◆ Exercise prompt ◆
Make an exact copy of all the entries, but do not reproduce the pictures.

◆ Input ◆
^^^^
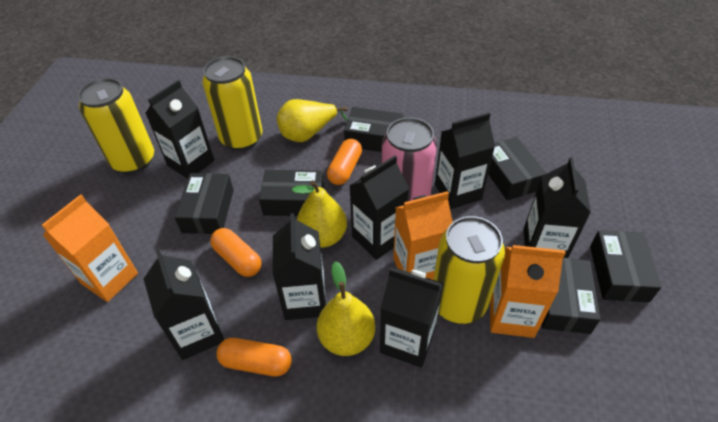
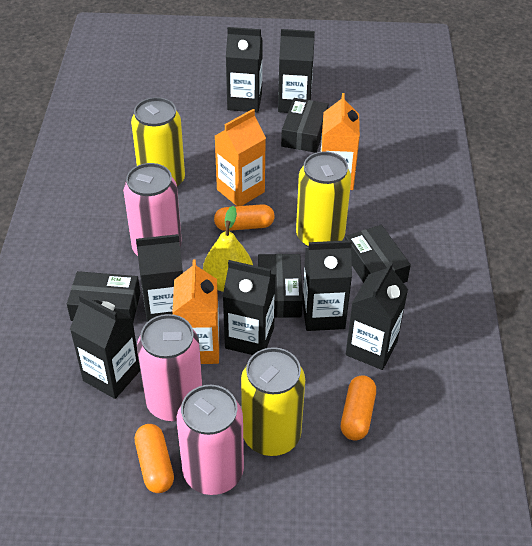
black box: 6 -> 4
pink can: 1 -> 3
yellow pear: 3 -> 1

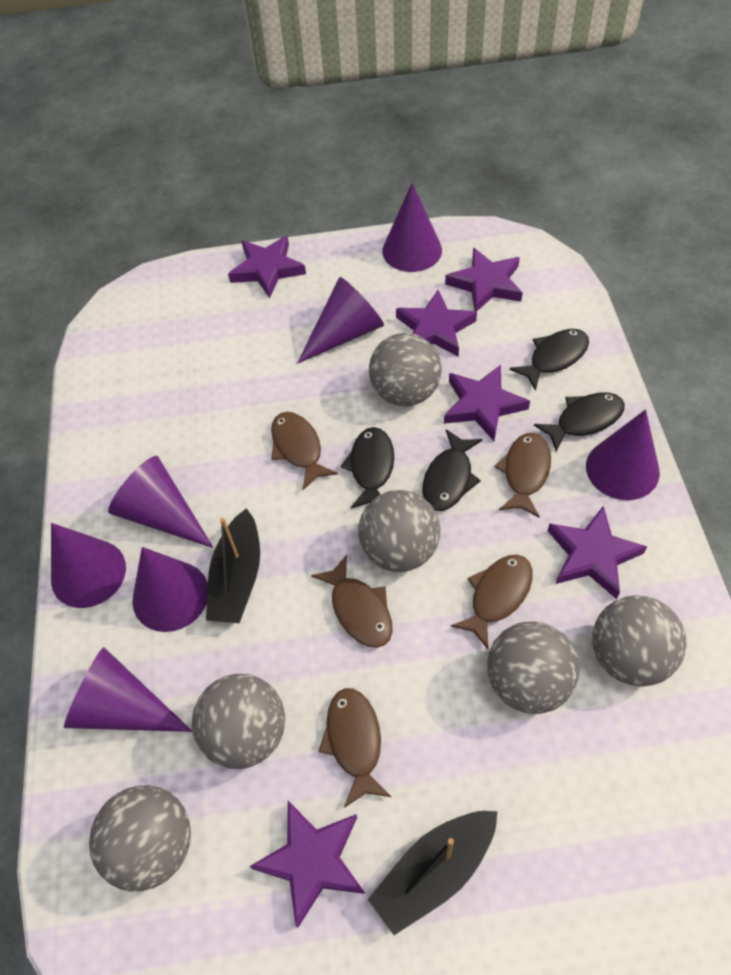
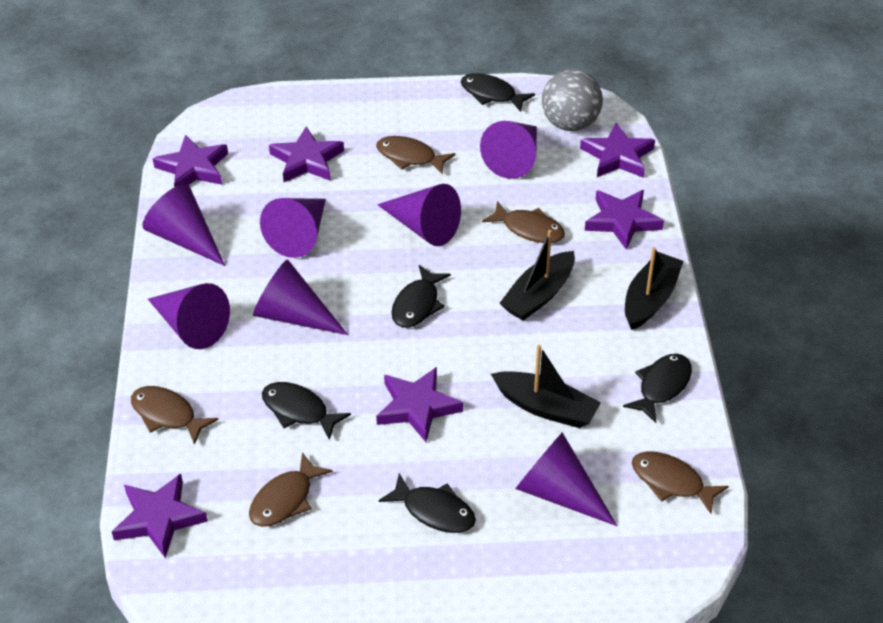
black boat: 2 -> 3
black fish: 4 -> 5
grey ball: 6 -> 1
^^^^
◆ Result of the exercise ◆
black box: 6 -> 4
pink can: 1 -> 3
yellow pear: 3 -> 1

black boat: 2 -> 3
black fish: 4 -> 5
grey ball: 6 -> 1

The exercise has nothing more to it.